> [What you will do]: All of the data should be copied exactly, with the pictures left out.

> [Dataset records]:
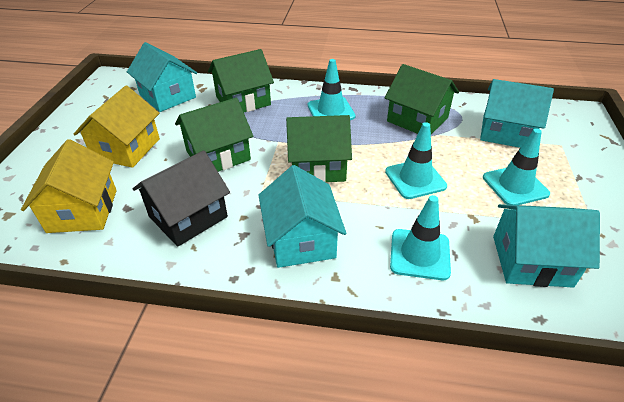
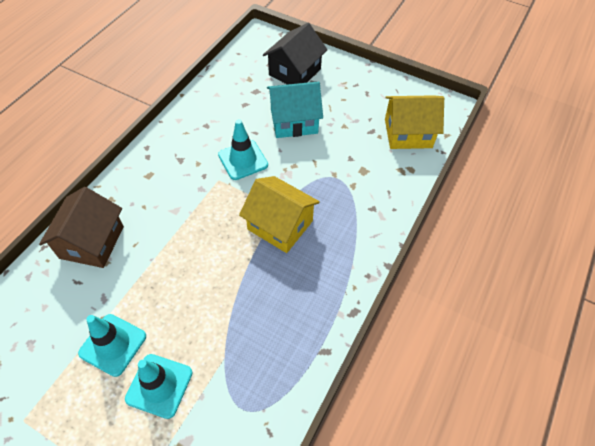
brown house: 0 -> 1
green house: 4 -> 0
turquoise house: 4 -> 1
turquoise traffic cone: 4 -> 3

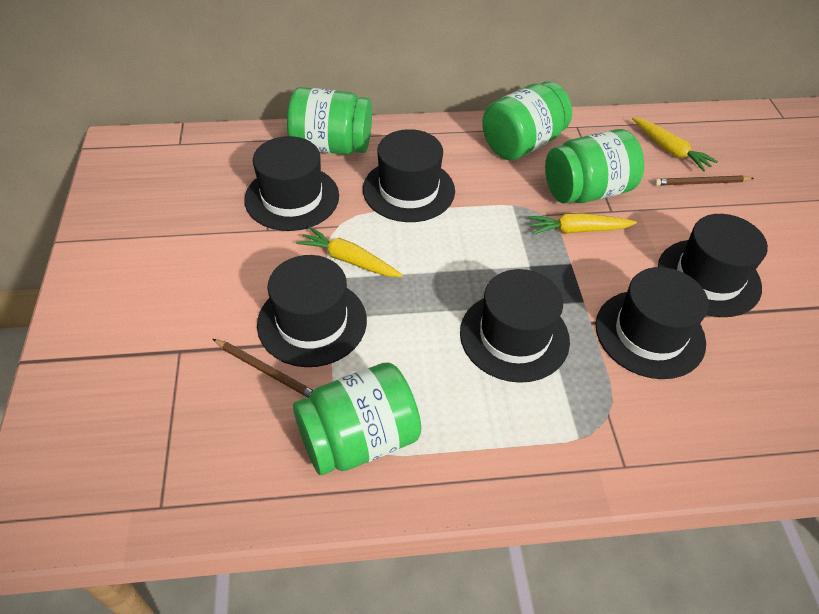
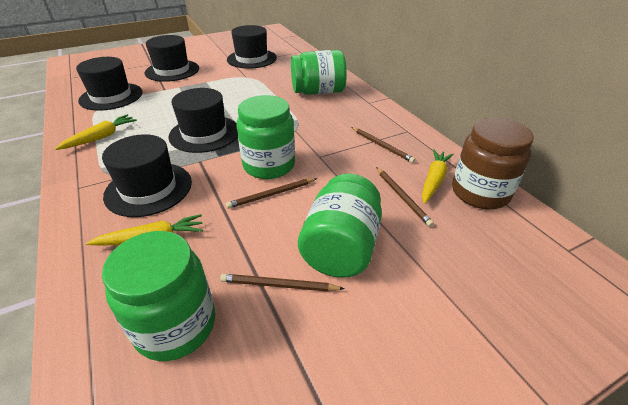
black hat: 6 -> 5
brown jar: 0 -> 1
brown pencil: 2 -> 4

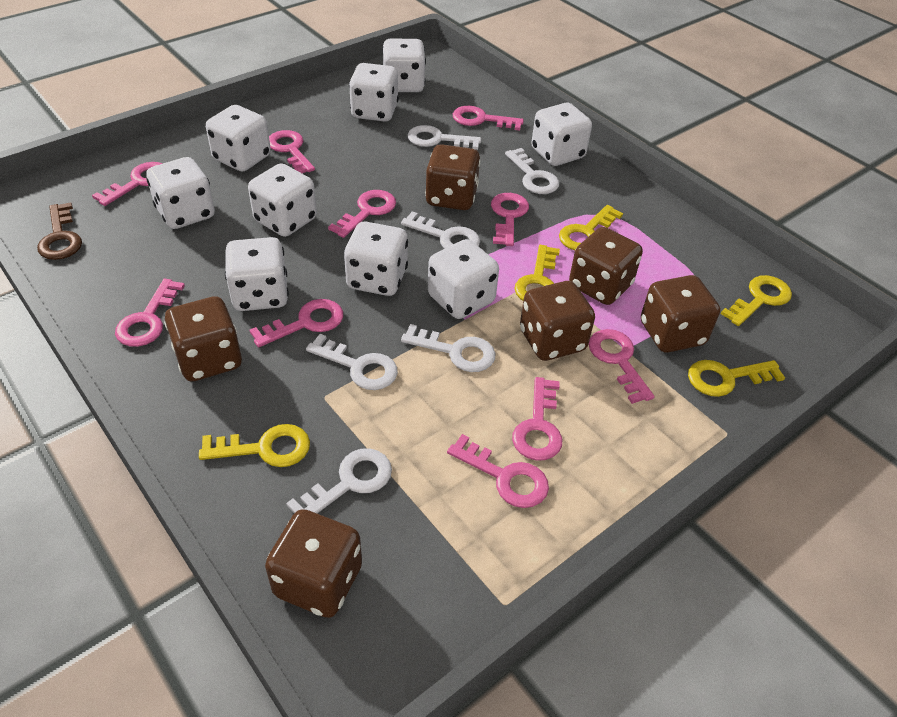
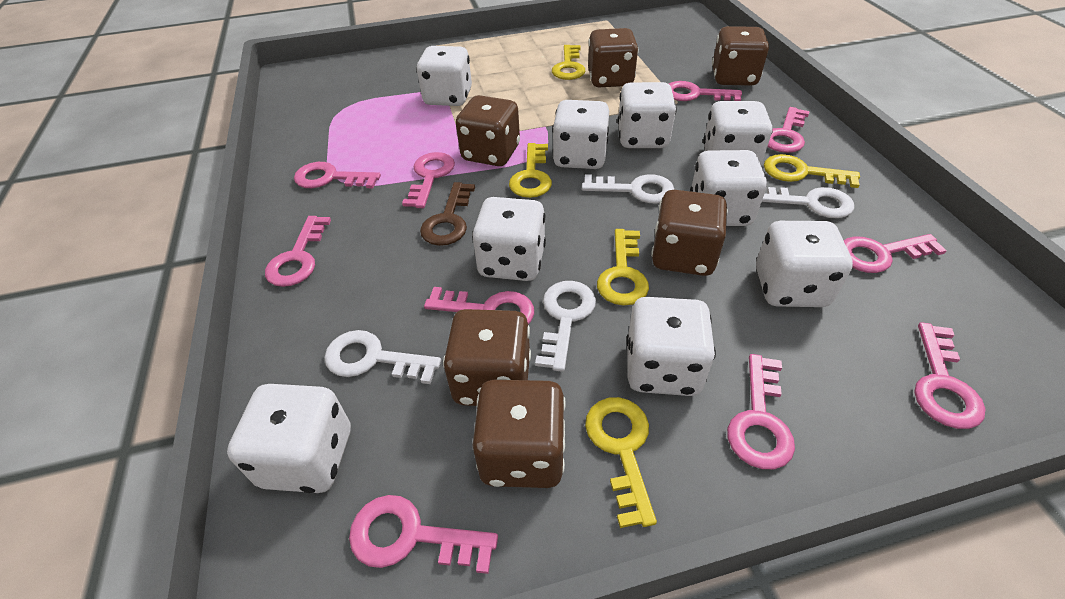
white key: 6 -> 4

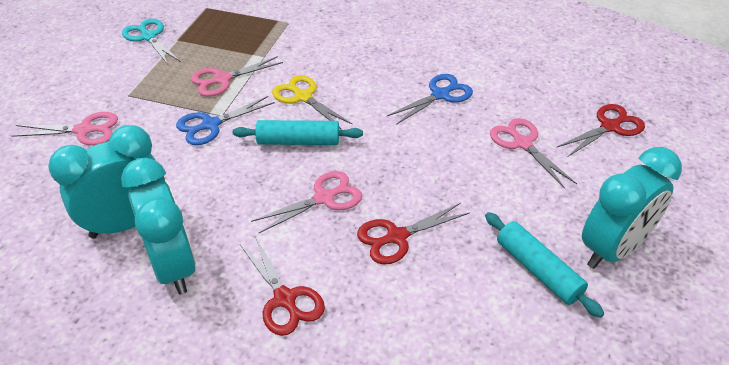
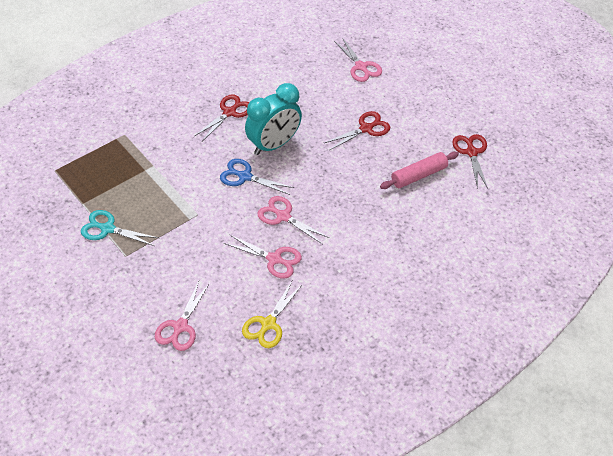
blue scissors: 2 -> 1
pink rolling pin: 0 -> 1
turquoise clock: 3 -> 1
turquoise rolling pin: 2 -> 0

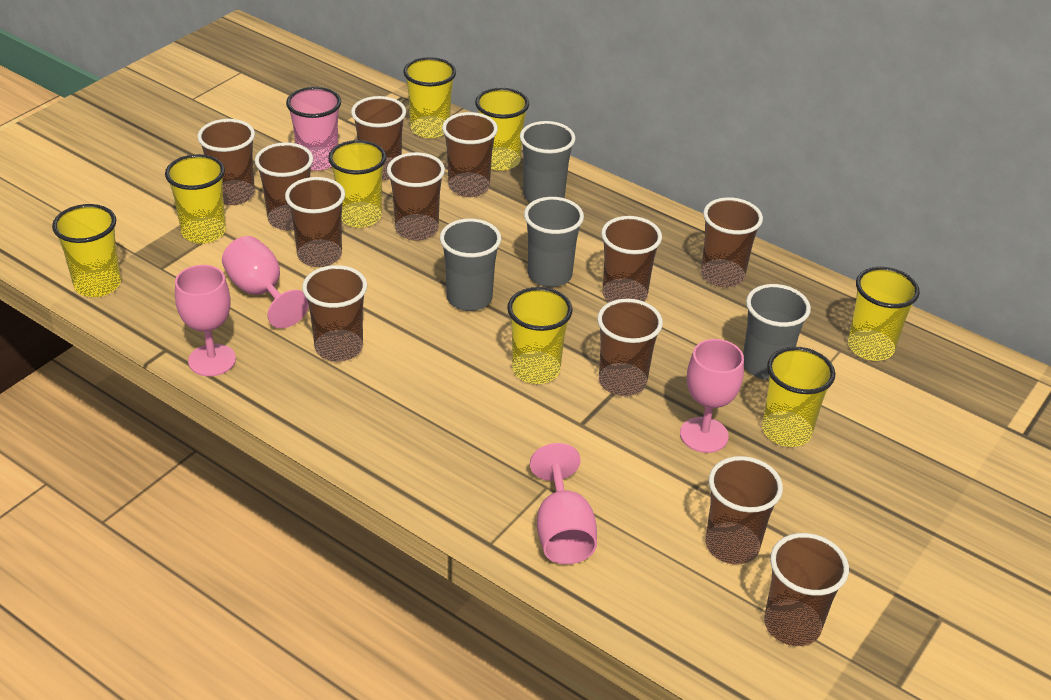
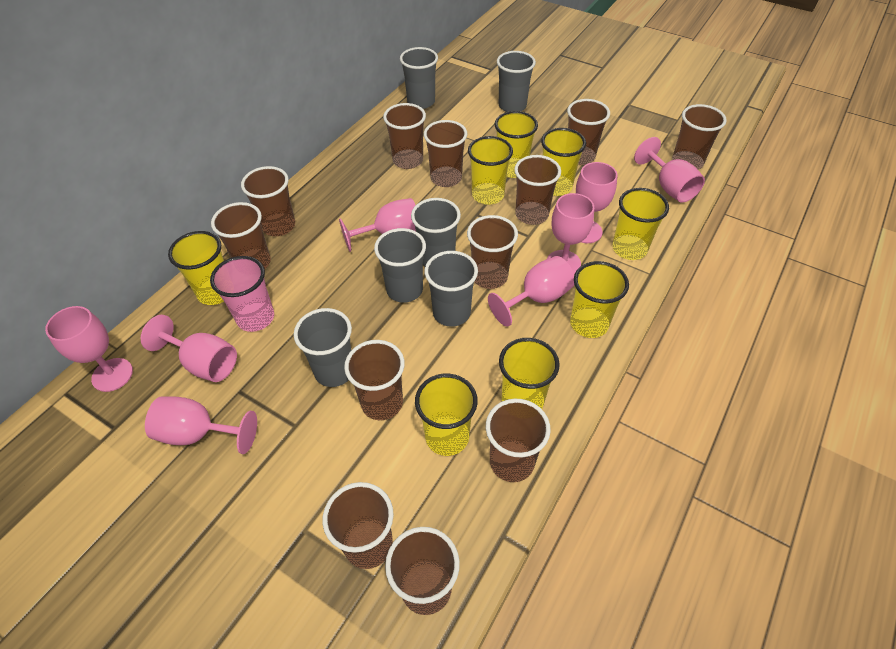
grey cup: 4 -> 6
pink goblet: 4 -> 8

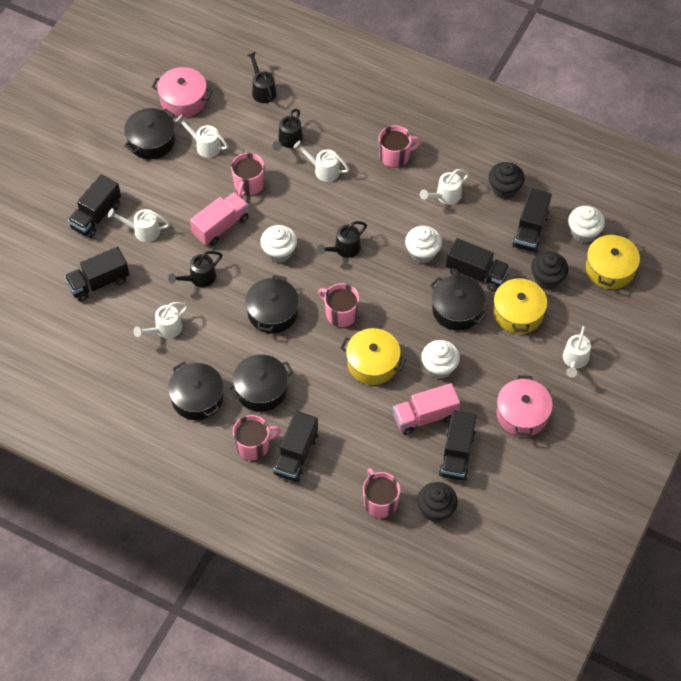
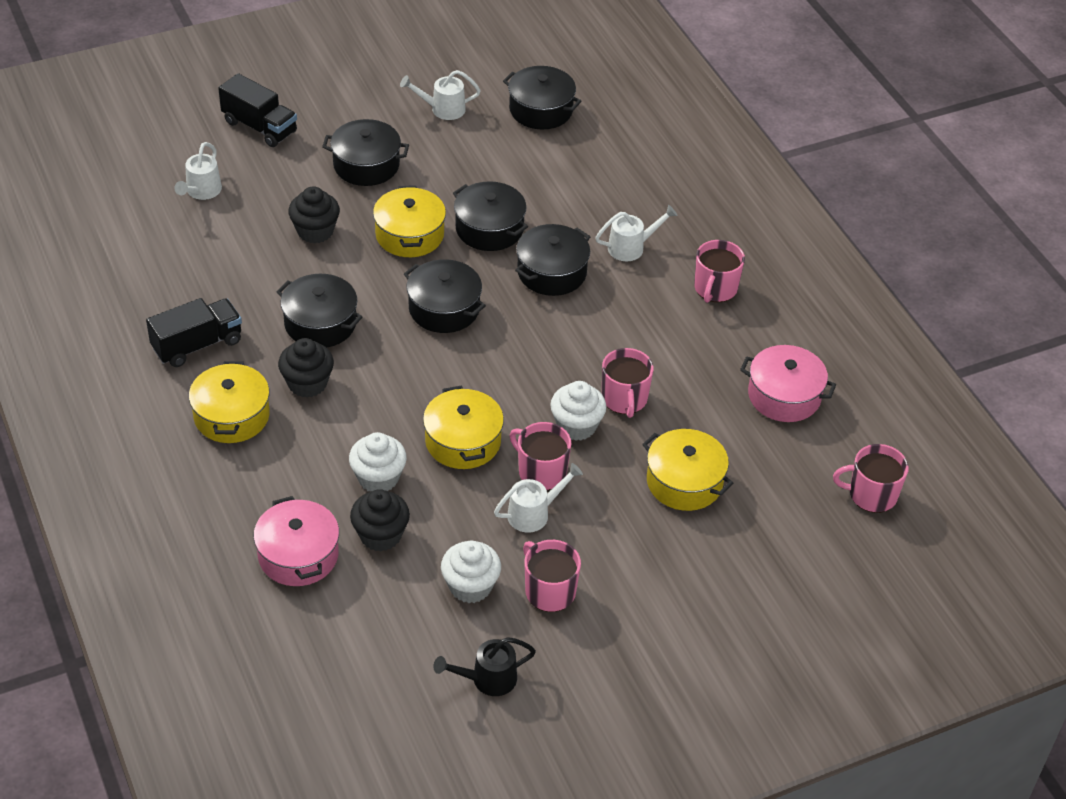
black pot: 5 -> 6
black truck: 6 -> 2
black watering can: 4 -> 1
pink truck: 2 -> 0
white cupcake: 4 -> 3
white watering can: 6 -> 4
yellow pot: 3 -> 4

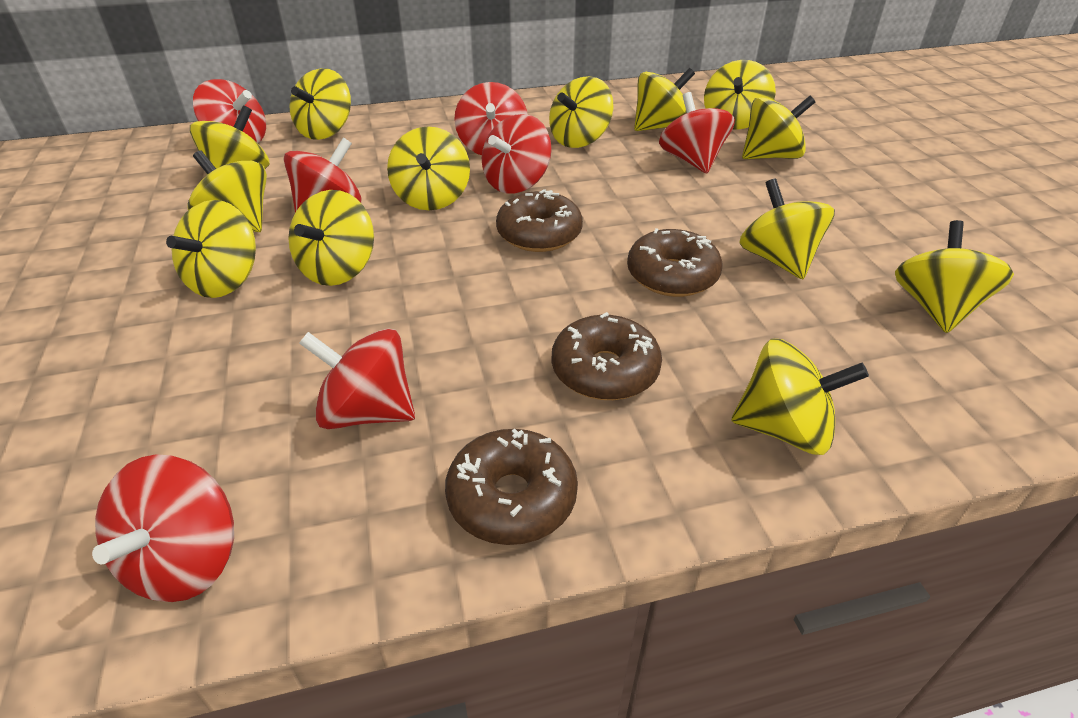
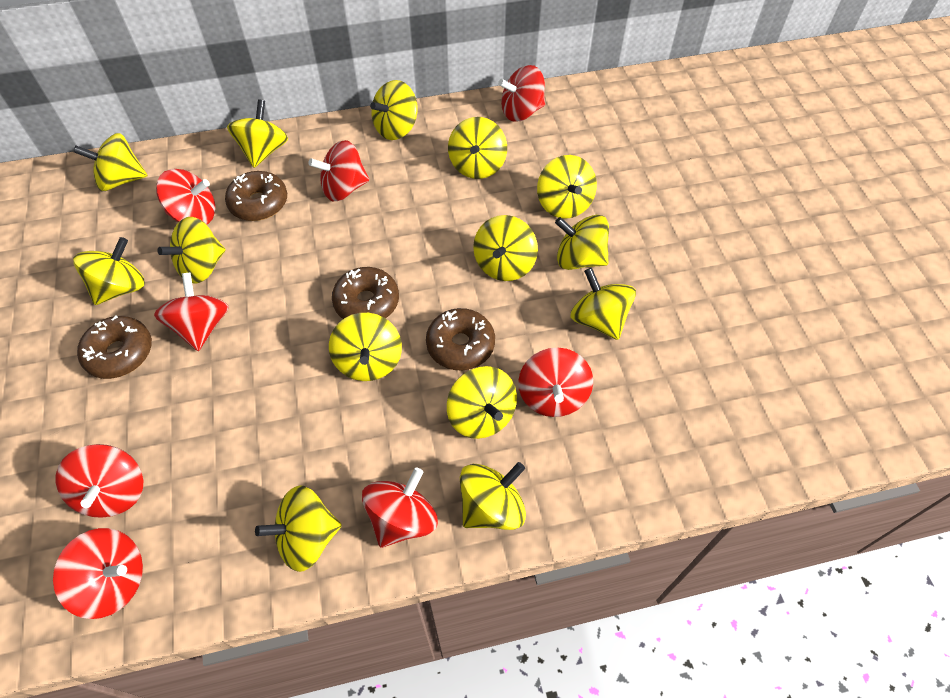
red spinning top: 7 -> 8
yellow spinning top: 13 -> 14

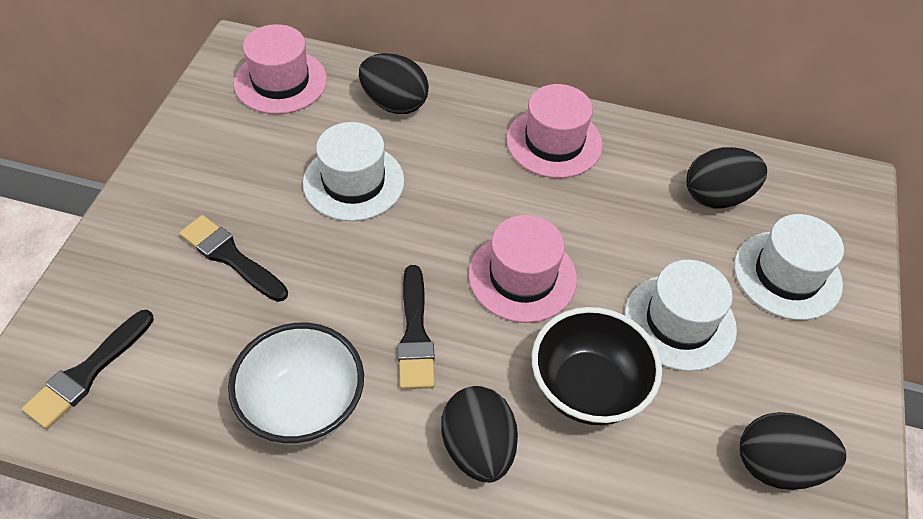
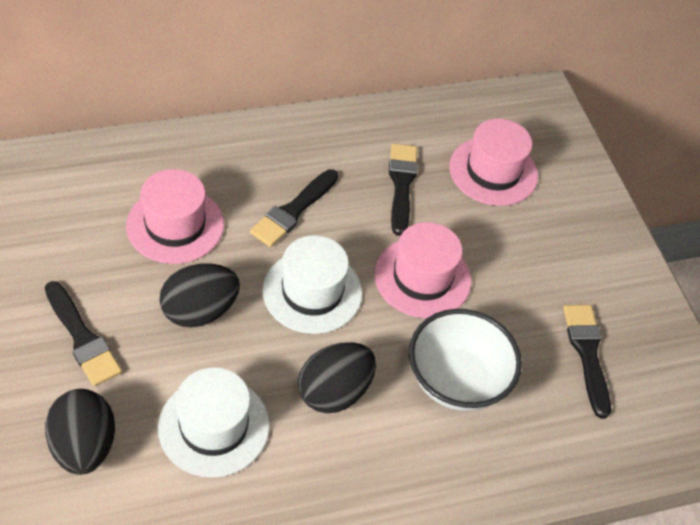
black bowl: 1 -> 0
black brush: 3 -> 4
black egg: 4 -> 3
white hat: 3 -> 2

> [Response area]:
brown house: 0 -> 1
green house: 4 -> 0
turquoise house: 4 -> 1
turquoise traffic cone: 4 -> 3

black hat: 6 -> 5
brown jar: 0 -> 1
brown pencil: 2 -> 4

white key: 6 -> 4

blue scissors: 2 -> 1
pink rolling pin: 0 -> 1
turquoise clock: 3 -> 1
turquoise rolling pin: 2 -> 0

grey cup: 4 -> 6
pink goblet: 4 -> 8

black pot: 5 -> 6
black truck: 6 -> 2
black watering can: 4 -> 1
pink truck: 2 -> 0
white cupcake: 4 -> 3
white watering can: 6 -> 4
yellow pot: 3 -> 4

red spinning top: 7 -> 8
yellow spinning top: 13 -> 14

black bowl: 1 -> 0
black brush: 3 -> 4
black egg: 4 -> 3
white hat: 3 -> 2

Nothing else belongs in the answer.